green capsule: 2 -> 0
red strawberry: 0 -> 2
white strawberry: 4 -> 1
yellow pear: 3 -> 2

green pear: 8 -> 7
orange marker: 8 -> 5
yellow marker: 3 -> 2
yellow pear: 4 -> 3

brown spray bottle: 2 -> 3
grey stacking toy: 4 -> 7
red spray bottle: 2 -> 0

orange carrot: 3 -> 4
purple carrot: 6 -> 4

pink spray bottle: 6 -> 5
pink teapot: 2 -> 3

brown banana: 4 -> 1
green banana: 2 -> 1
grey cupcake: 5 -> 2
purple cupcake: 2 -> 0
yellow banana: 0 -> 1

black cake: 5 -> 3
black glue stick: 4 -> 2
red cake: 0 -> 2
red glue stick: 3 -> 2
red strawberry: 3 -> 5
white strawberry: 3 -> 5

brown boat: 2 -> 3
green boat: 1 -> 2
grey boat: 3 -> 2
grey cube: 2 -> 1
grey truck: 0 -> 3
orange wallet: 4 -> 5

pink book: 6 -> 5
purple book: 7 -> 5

What needs to be done —
The data above needs to be given again exactly, with no line left out.

Written response —
green capsule: 2 -> 0
red strawberry: 0 -> 2
white strawberry: 4 -> 1
yellow pear: 3 -> 2

green pear: 8 -> 7
orange marker: 8 -> 5
yellow marker: 3 -> 2
yellow pear: 4 -> 3

brown spray bottle: 2 -> 3
grey stacking toy: 4 -> 7
red spray bottle: 2 -> 0

orange carrot: 3 -> 4
purple carrot: 6 -> 4

pink spray bottle: 6 -> 5
pink teapot: 2 -> 3

brown banana: 4 -> 1
green banana: 2 -> 1
grey cupcake: 5 -> 2
purple cupcake: 2 -> 0
yellow banana: 0 -> 1

black cake: 5 -> 3
black glue stick: 4 -> 2
red cake: 0 -> 2
red glue stick: 3 -> 2
red strawberry: 3 -> 5
white strawberry: 3 -> 5

brown boat: 2 -> 3
green boat: 1 -> 2
grey boat: 3 -> 2
grey cube: 2 -> 1
grey truck: 0 -> 3
orange wallet: 4 -> 5

pink book: 6 -> 5
purple book: 7 -> 5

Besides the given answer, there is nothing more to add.